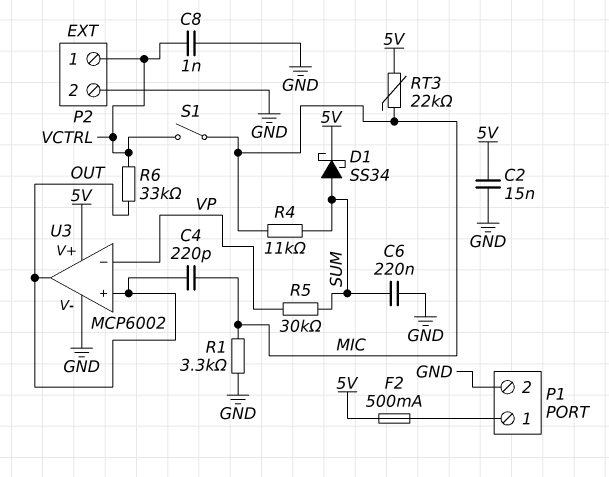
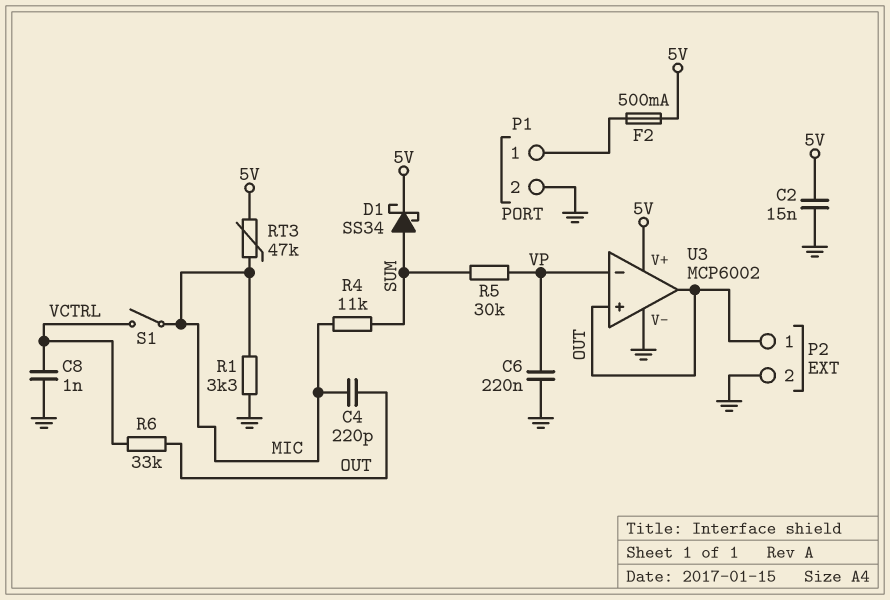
C6: 220nF (GND, SUM) -> 220nF (GND, VP)
P2 pin 1: VCTRL -> OUT
RT3: 22k (5V, MIC) -> 47k (5V, MIC)

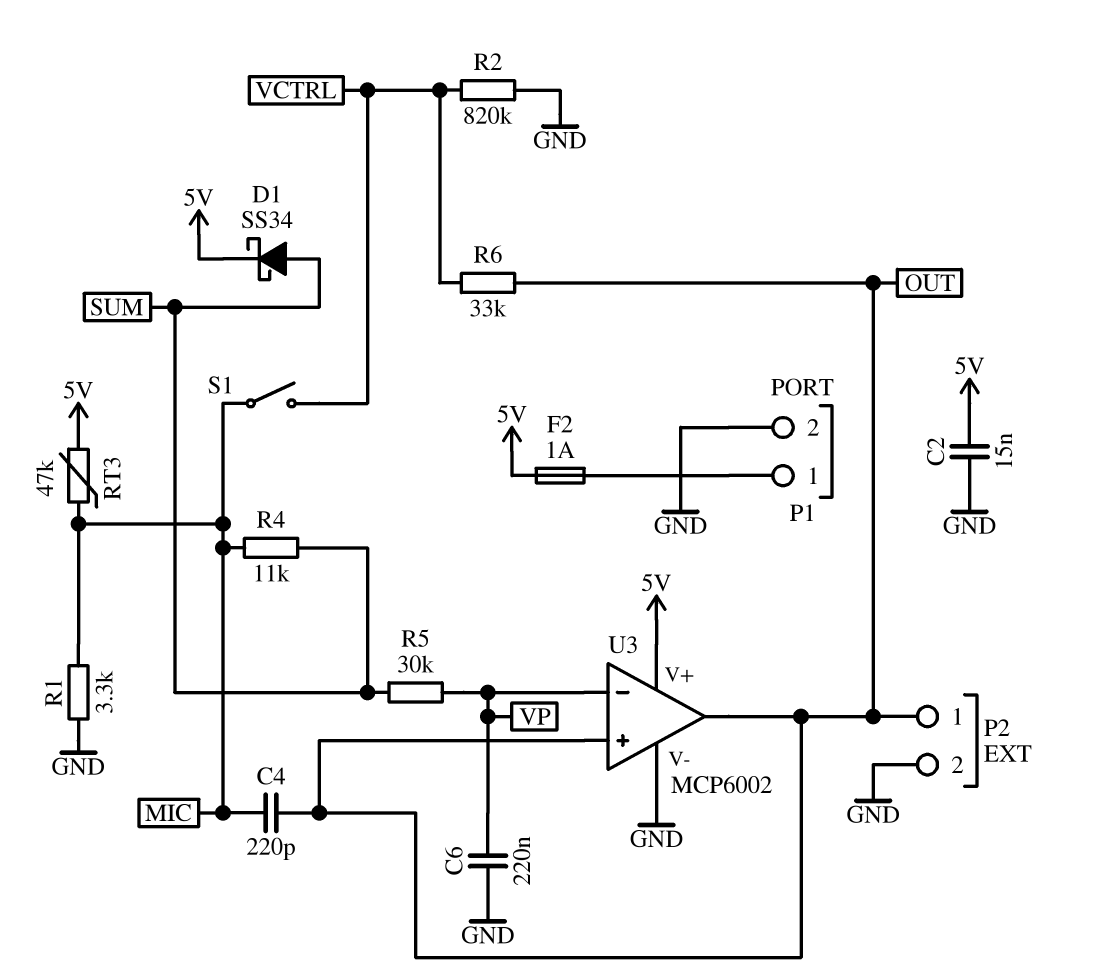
C8: 1nF (GND, VCTRL) -> none
F2: 500mA (5V, P1/1) -> 1A (5V, P1/1)
R2: none -> 820k (GND, VCTRL)

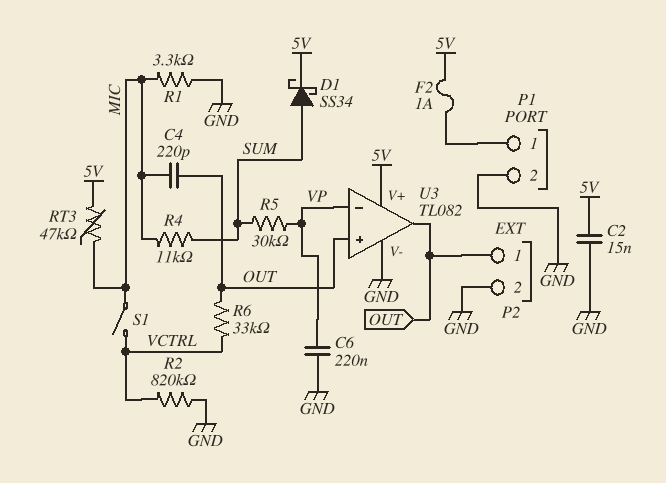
U3: MCP6002 -> TL082

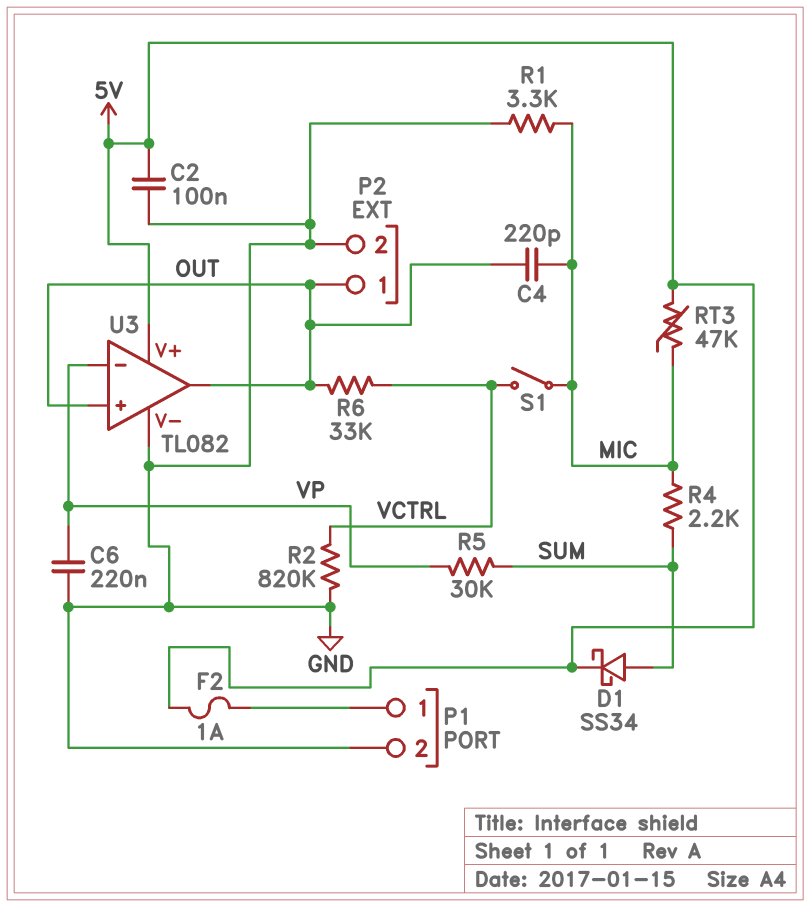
C2: 15nF (5V, GND) -> 100nF (5V, GND)
R4: 11k (MIC, SUM) -> 2.2k (MIC, SUM)

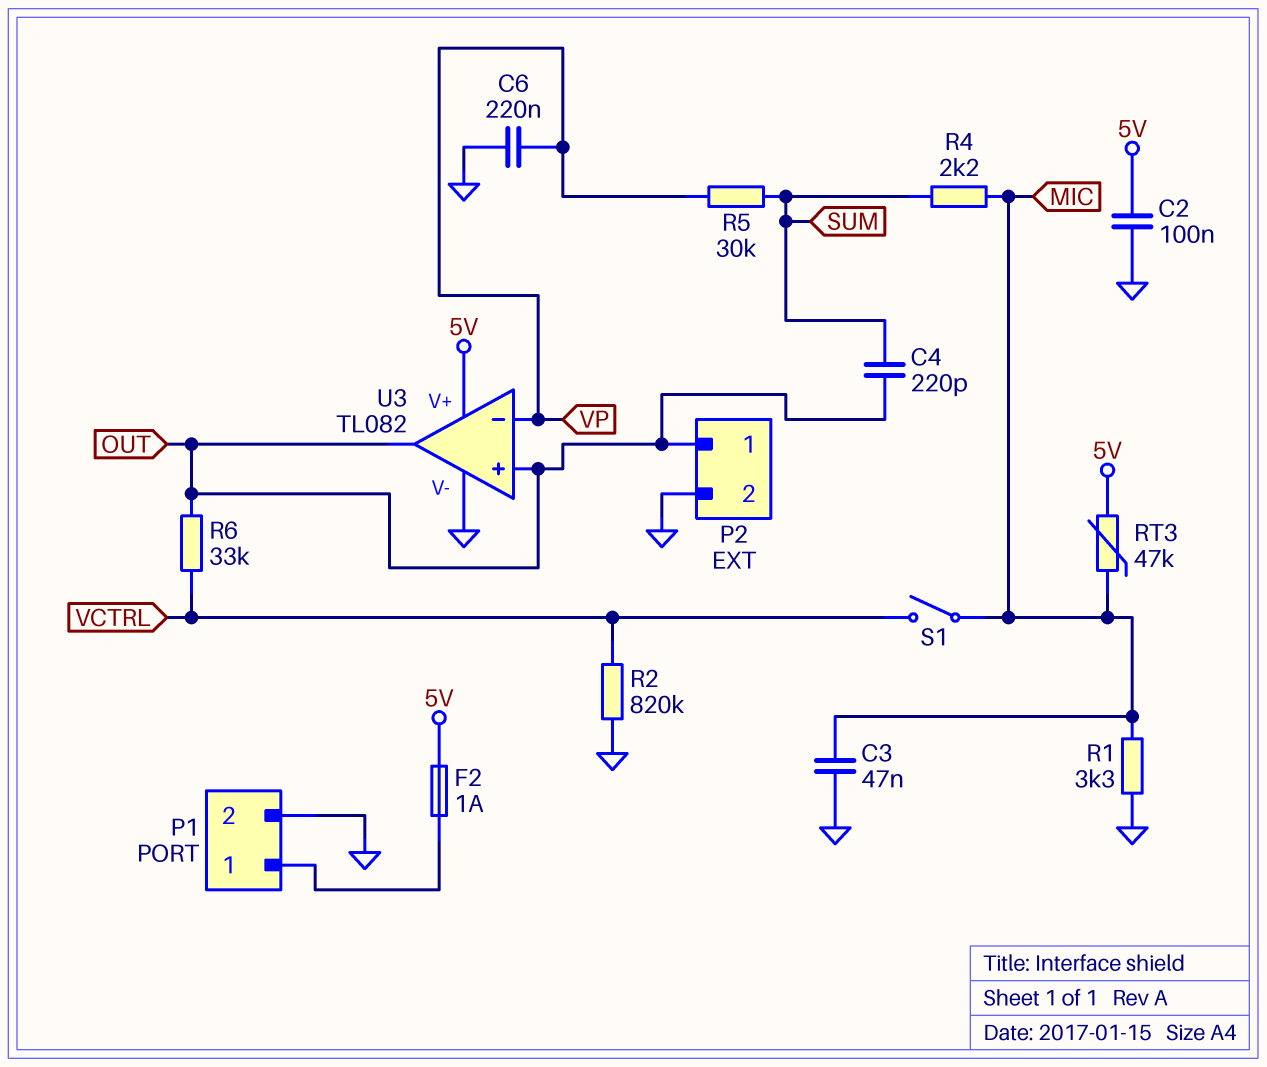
C3: none -> 47nF (GND, MIC)
C4: 220pF (MIC, OUT) -> 220pF (OUT, SUM)
D1: schottky SS34 (A SUM, K 5V) -> none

§

### EXERCISE DIRECTIONS
Your answer should be the lines of the records that include the word "none".

### PROBLEM SOLUTION
C8: 1nF (GND, VCTRL) -> none
R2: none -> 820k (GND, VCTRL)
C3: none -> 47nF (GND, MIC)
D1: schottky SS34 (A SUM, K 5V) -> none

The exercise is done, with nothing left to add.